=== Work instruction ===
Write out the data word for word and omit every picture.

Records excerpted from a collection
*** Block opens ***

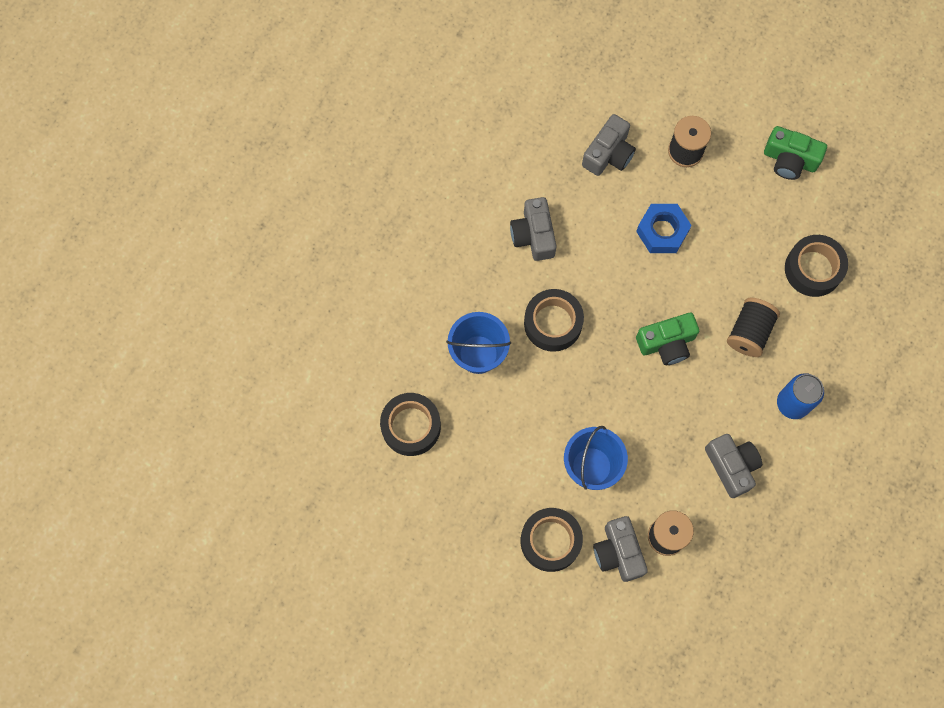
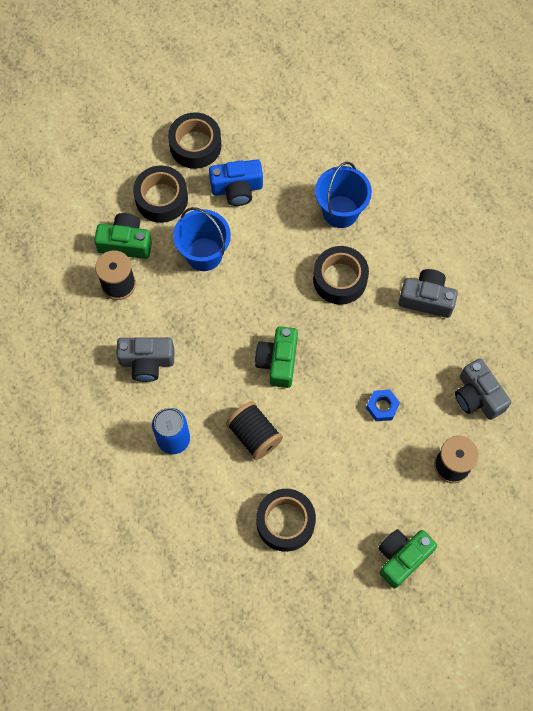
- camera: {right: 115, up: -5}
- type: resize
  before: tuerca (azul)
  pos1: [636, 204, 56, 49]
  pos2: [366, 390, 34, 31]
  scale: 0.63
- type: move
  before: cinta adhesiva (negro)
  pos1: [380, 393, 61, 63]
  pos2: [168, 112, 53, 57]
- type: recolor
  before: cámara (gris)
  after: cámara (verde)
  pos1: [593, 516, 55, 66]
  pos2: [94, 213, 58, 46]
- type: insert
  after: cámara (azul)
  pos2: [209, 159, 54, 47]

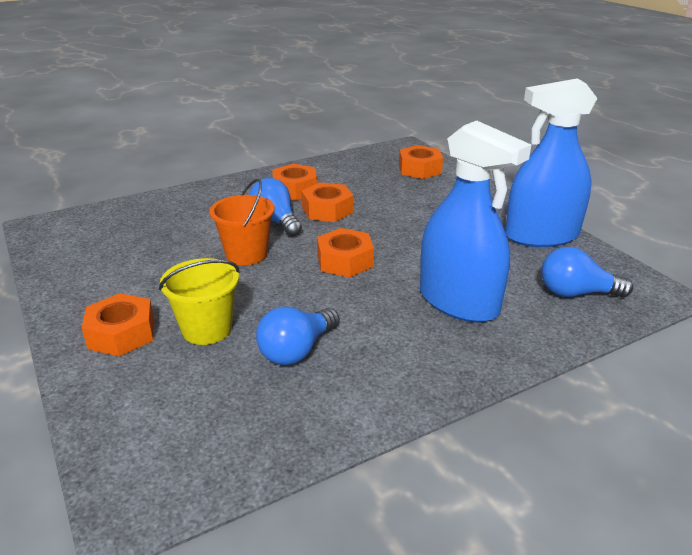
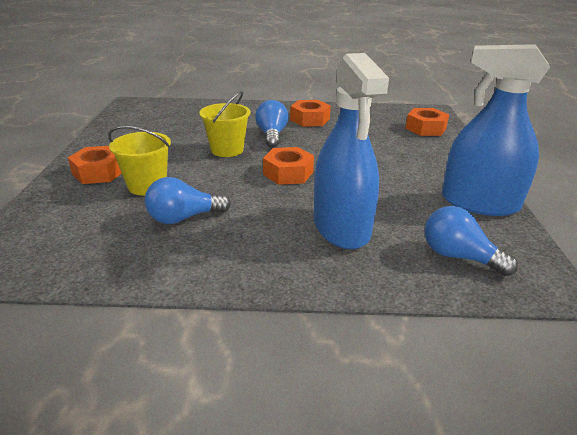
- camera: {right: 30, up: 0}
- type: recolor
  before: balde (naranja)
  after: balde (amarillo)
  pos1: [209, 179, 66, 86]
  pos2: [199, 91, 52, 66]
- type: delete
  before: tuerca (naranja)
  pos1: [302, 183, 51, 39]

*** Block closes ***

=== Task answer ===
- camera: {right: 115, up: -5}
- type: resize
  before: tuerca (azul)
  pos1: [636, 204, 56, 49]
  pos2: [366, 390, 34, 31]
  scale: 0.63
- type: move
  before: cinta adhesiva (negro)
  pos1: [380, 393, 61, 63]
  pos2: [168, 112, 53, 57]
- type: recolor
  before: cámara (gris)
  after: cámara (verde)
  pos1: [593, 516, 55, 66]
  pos2: [94, 213, 58, 46]
- type: insert
  after: cámara (azul)
  pos2: [209, 159, 54, 47]

- camera: {right: 30, up: 0}
- type: recolor
  before: balde (naranja)
  after: balde (amarillo)
  pos1: [209, 179, 66, 86]
  pos2: [199, 91, 52, 66]
- type: delete
  before: tuerca (naranja)
  pos1: [302, 183, 51, 39]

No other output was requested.